DATA IN THIS EXERCISE:
╭──

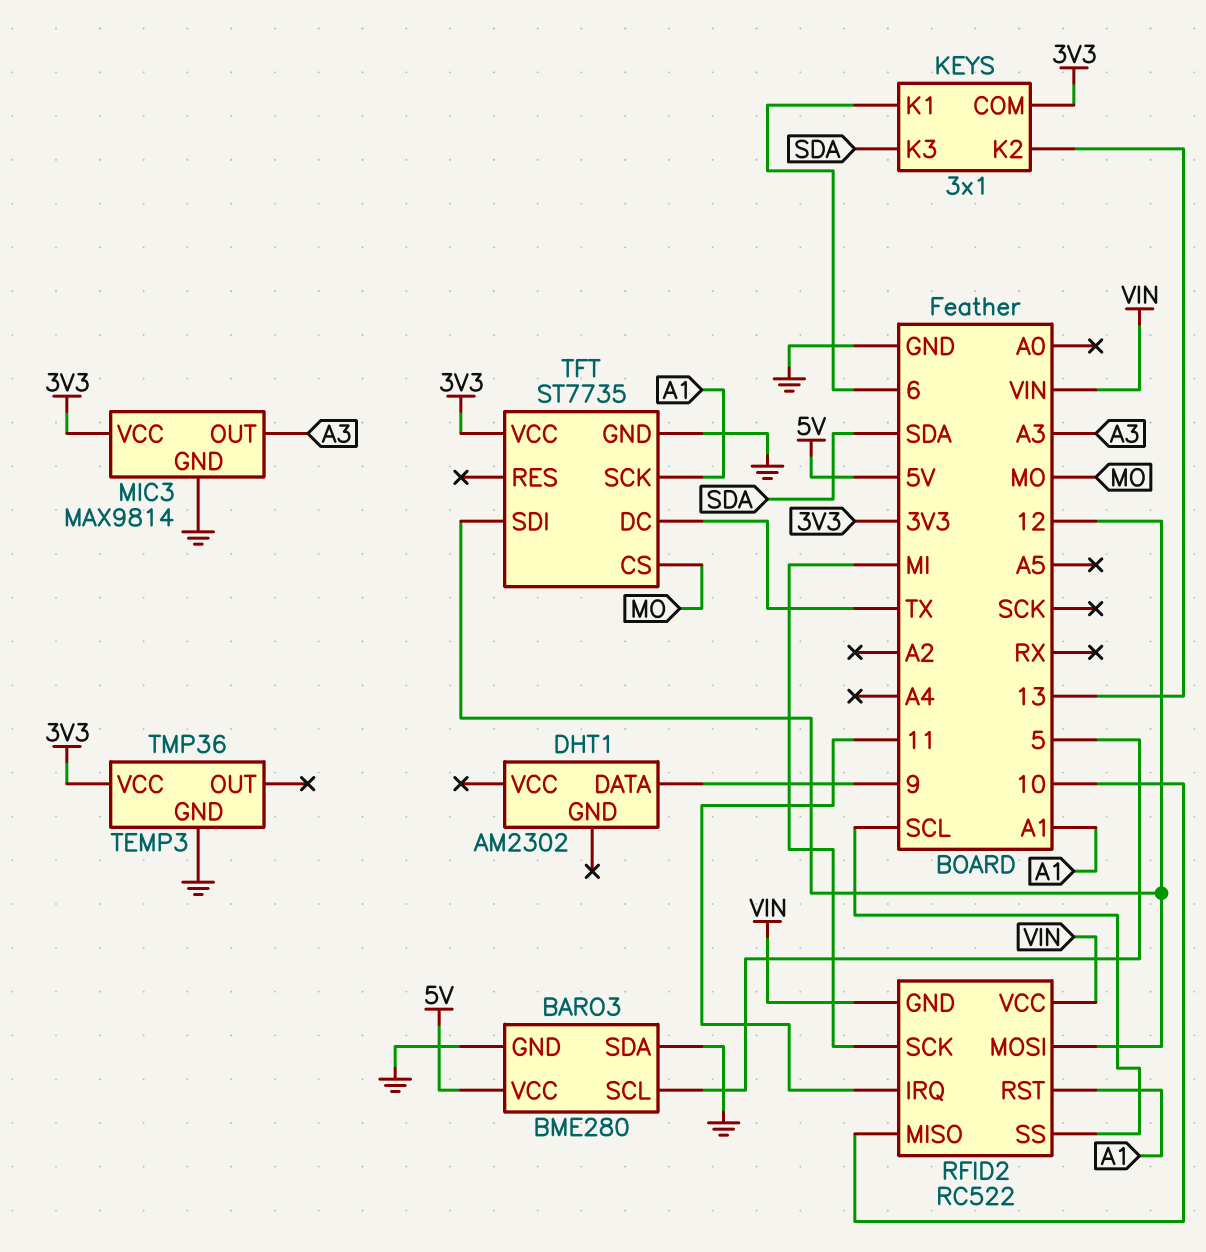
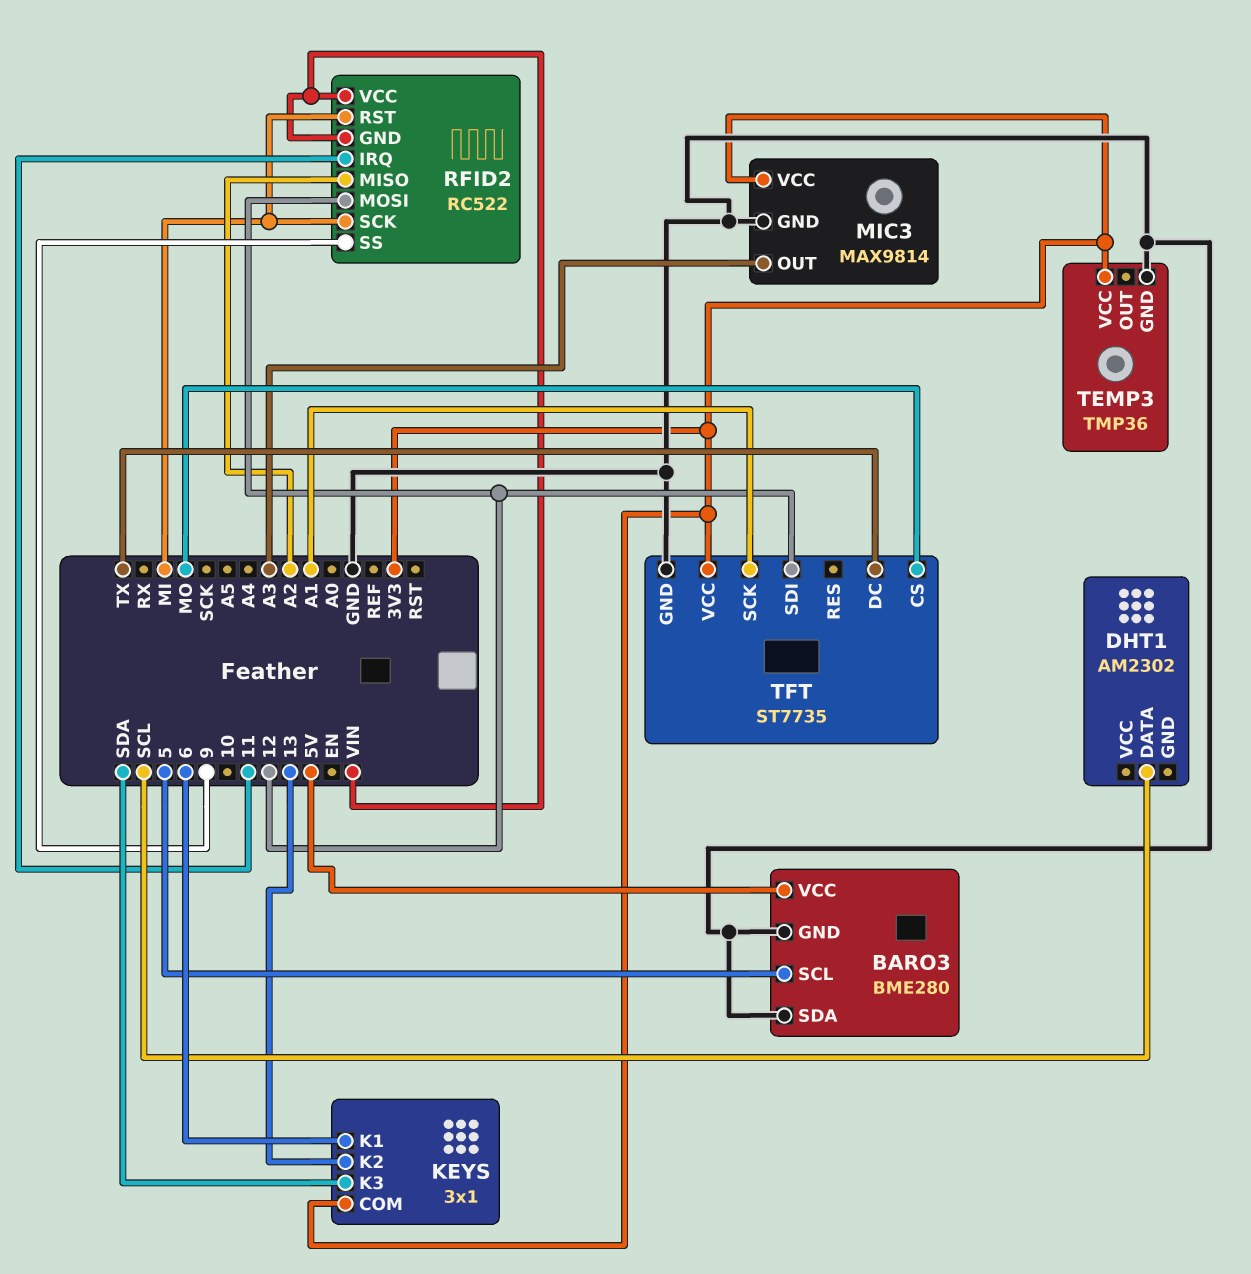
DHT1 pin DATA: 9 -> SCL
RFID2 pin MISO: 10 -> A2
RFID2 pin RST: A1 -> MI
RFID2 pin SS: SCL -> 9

╰──
╭──

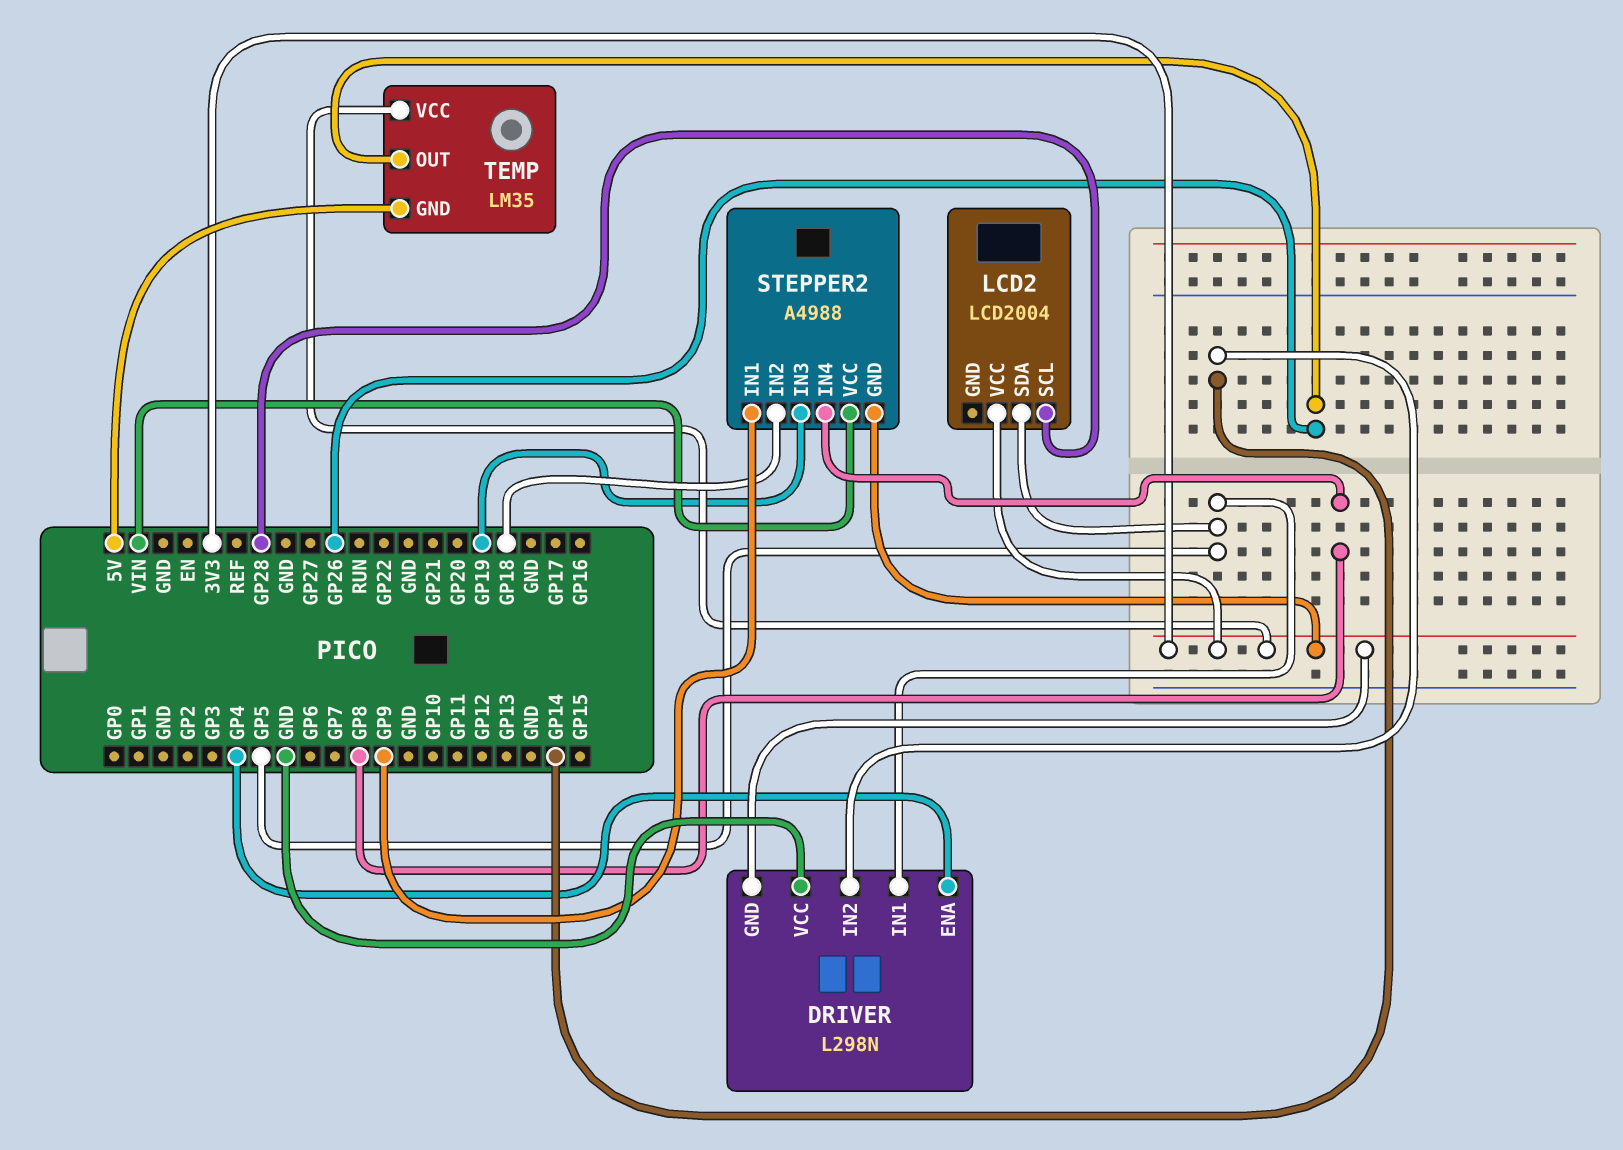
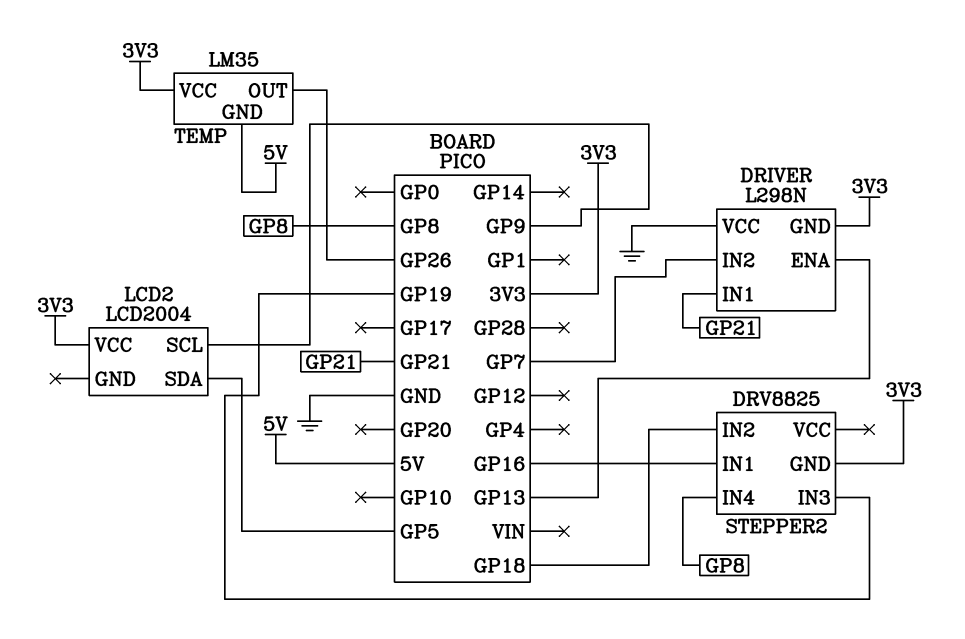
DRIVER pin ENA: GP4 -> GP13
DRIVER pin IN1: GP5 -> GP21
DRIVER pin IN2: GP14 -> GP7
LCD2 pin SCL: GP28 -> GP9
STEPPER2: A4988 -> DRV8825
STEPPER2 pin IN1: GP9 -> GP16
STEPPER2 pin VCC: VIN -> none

╰──
╭──

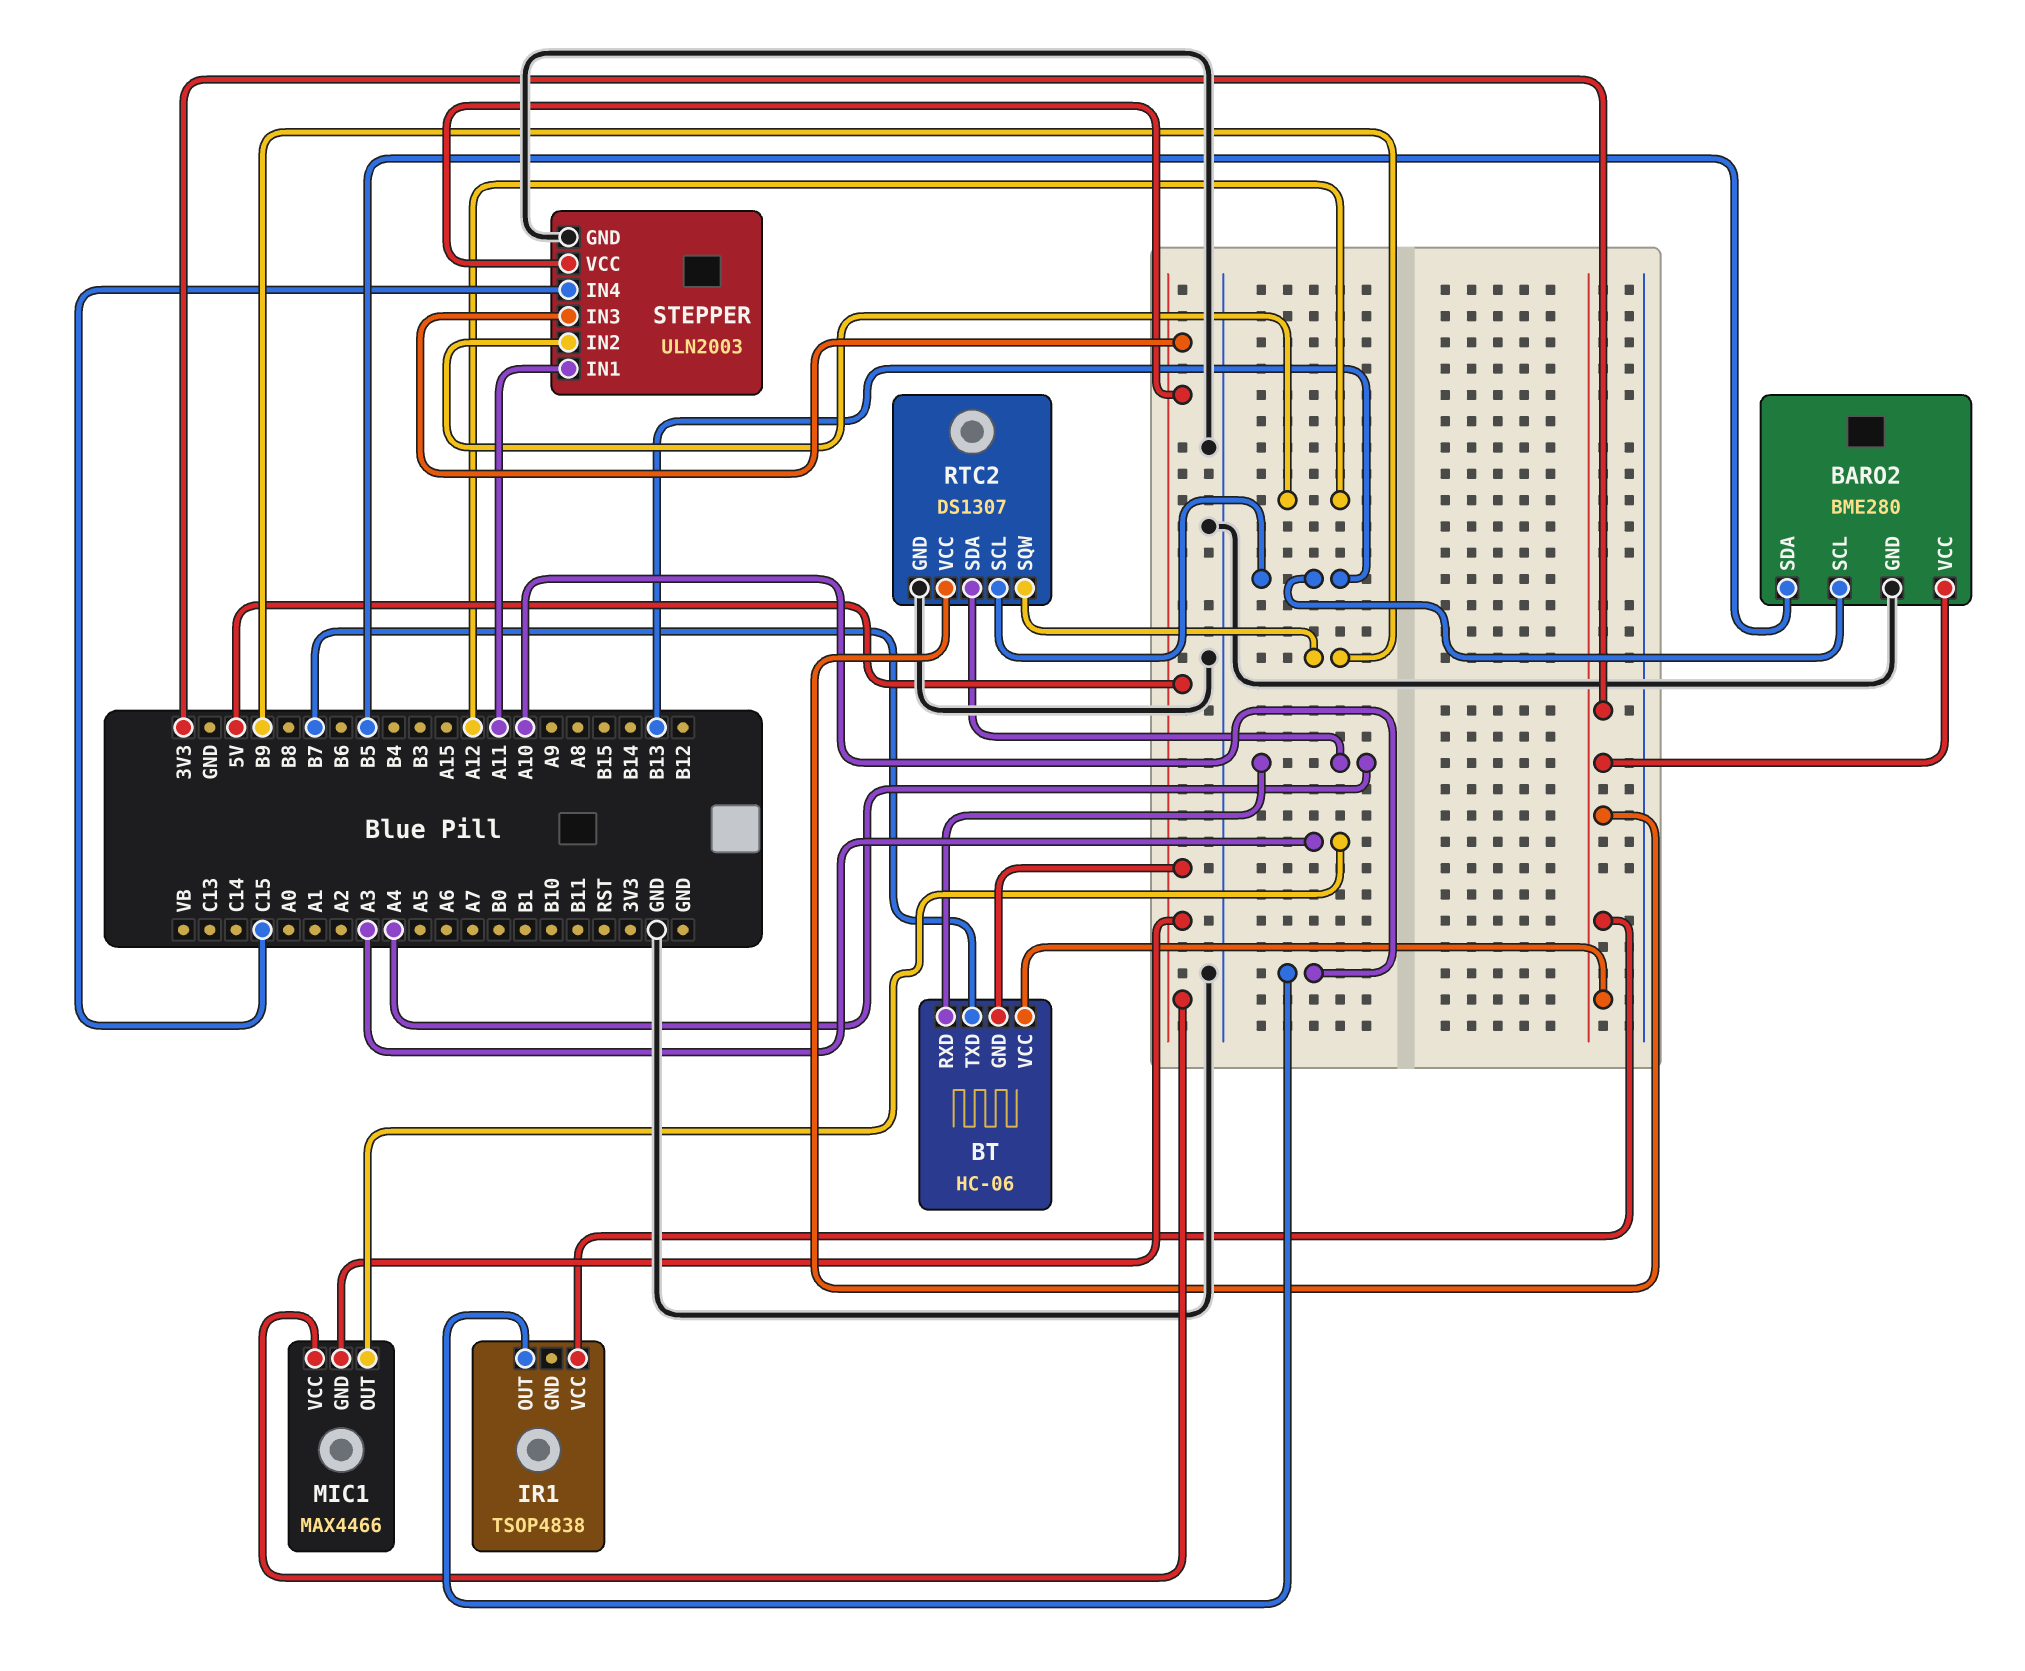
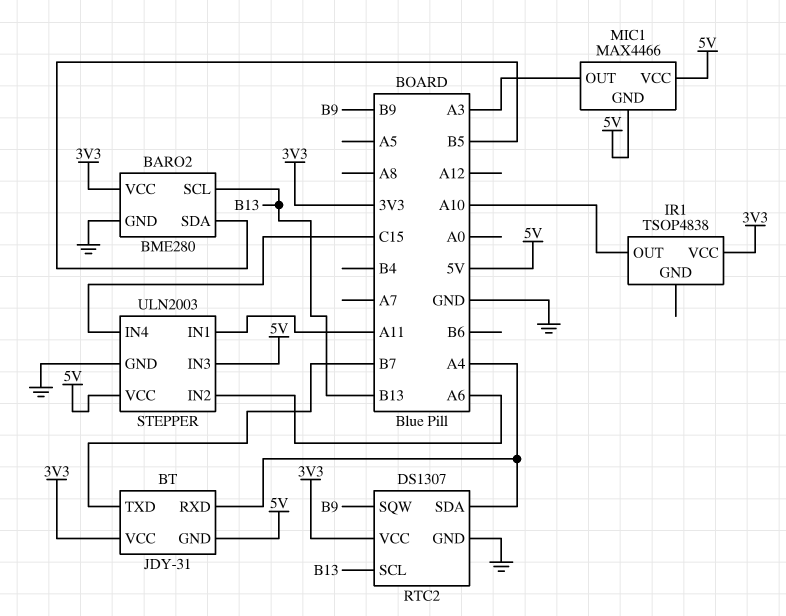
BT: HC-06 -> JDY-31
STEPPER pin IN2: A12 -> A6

╰──

Only the lines above starting at the line that holds "RFID2 pin MISO: 10 -> A2" and ending at the line that holds "RFID2 pin SS: SCL -> 9" are to be repeated, exactly and in full.

RFID2 pin MISO: 10 -> A2
RFID2 pin RST: A1 -> MI
RFID2 pin SS: SCL -> 9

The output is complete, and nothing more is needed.